--- WHAT TO DO ---
Nothing but the lines below from the one holding "white cheese: 10 -> 15" up to and including the one holding "white rolling pin: 5 -> 4" should be copied, exactly and without pictures.

--- DATA TO EXAMINE ---
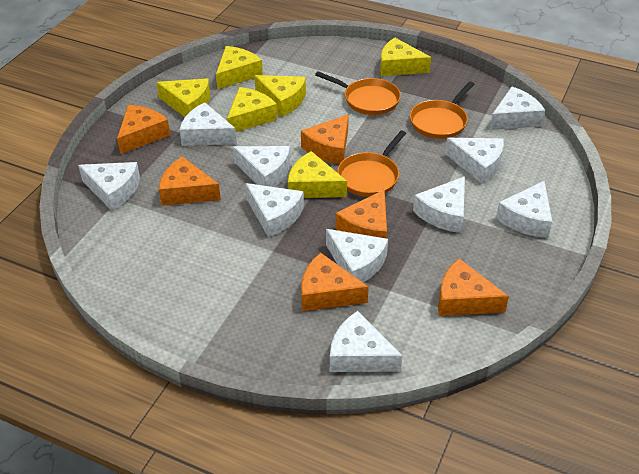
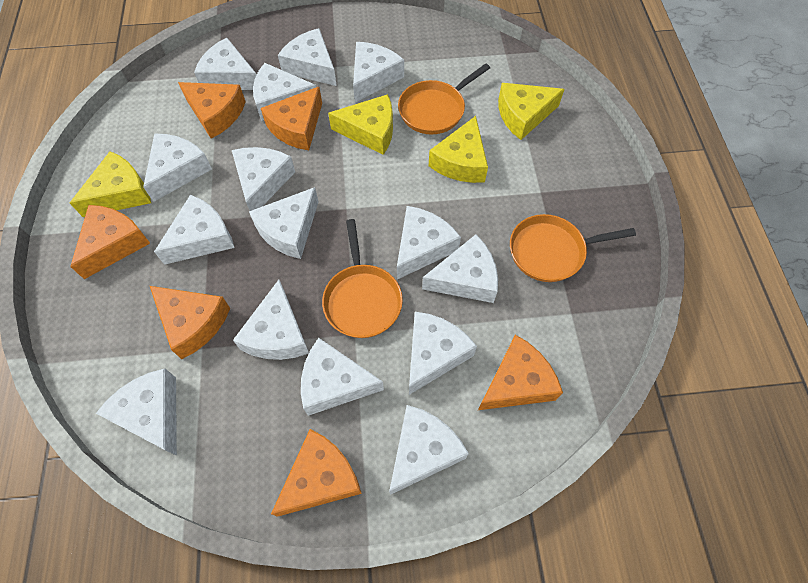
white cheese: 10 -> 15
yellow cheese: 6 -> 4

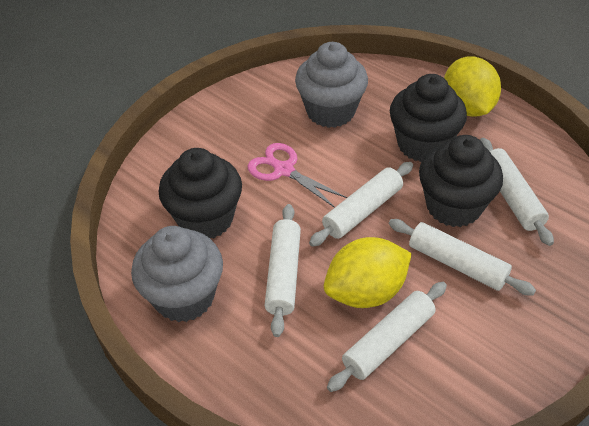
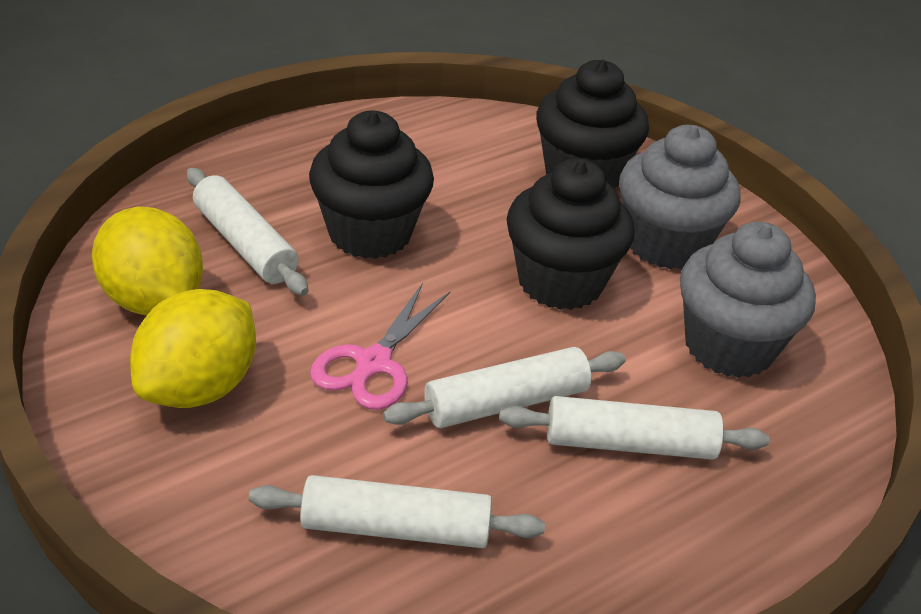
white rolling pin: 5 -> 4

==

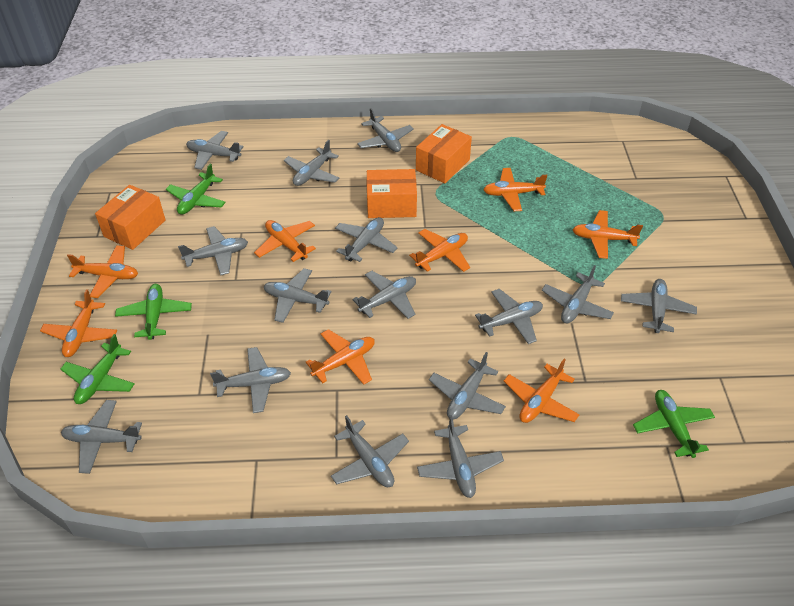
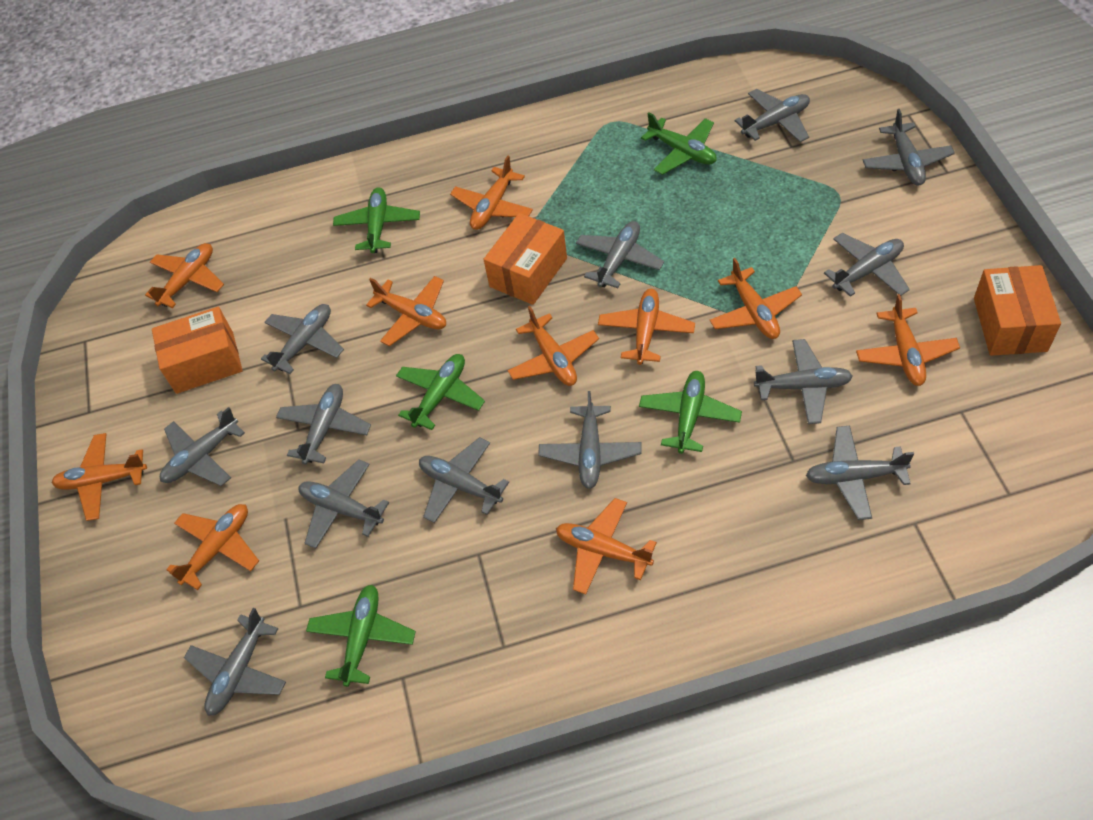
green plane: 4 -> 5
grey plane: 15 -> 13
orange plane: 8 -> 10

---

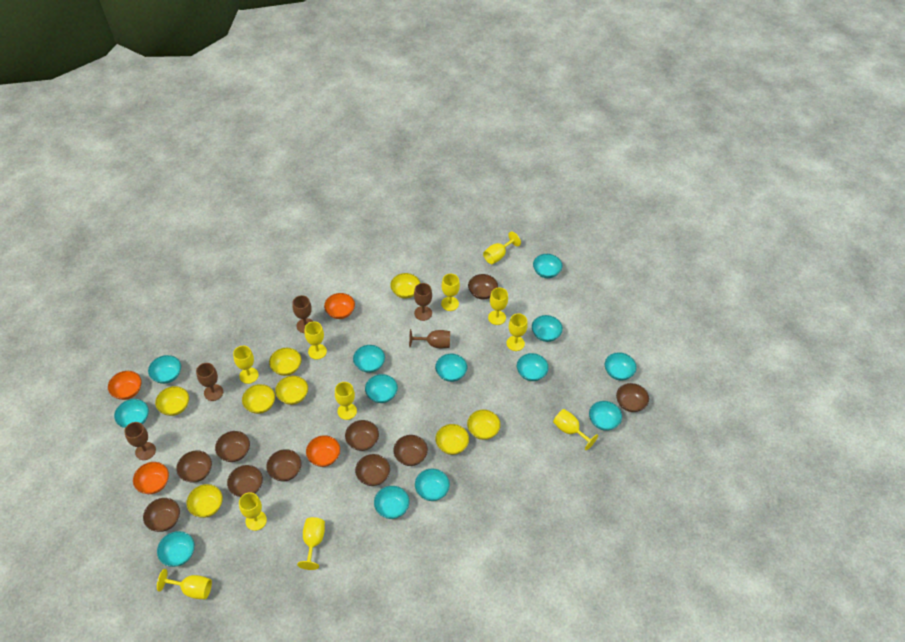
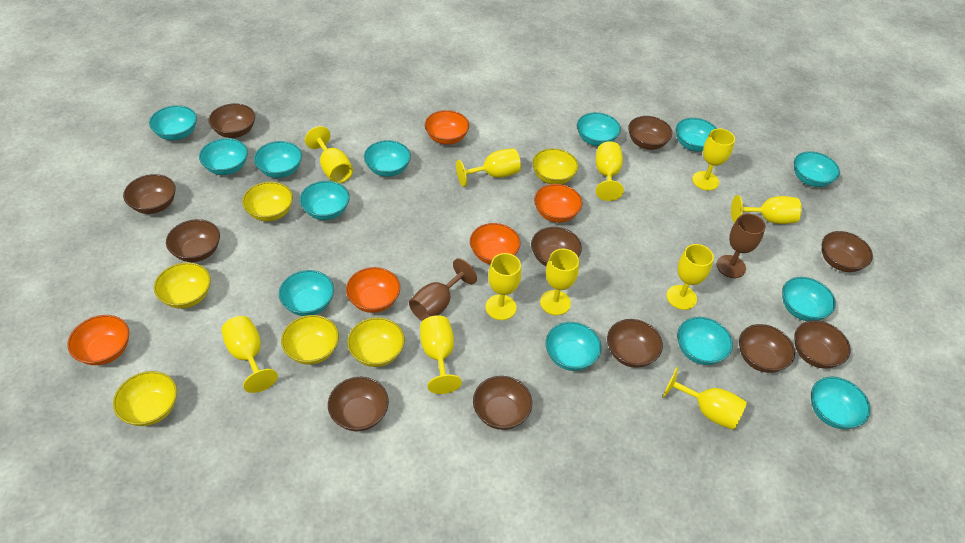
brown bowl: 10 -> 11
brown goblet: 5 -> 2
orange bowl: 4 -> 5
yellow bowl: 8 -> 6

--- EXERCISE OUTPUT ---
white cheese: 10 -> 15
yellow cheese: 6 -> 4

white rolling pin: 5 -> 4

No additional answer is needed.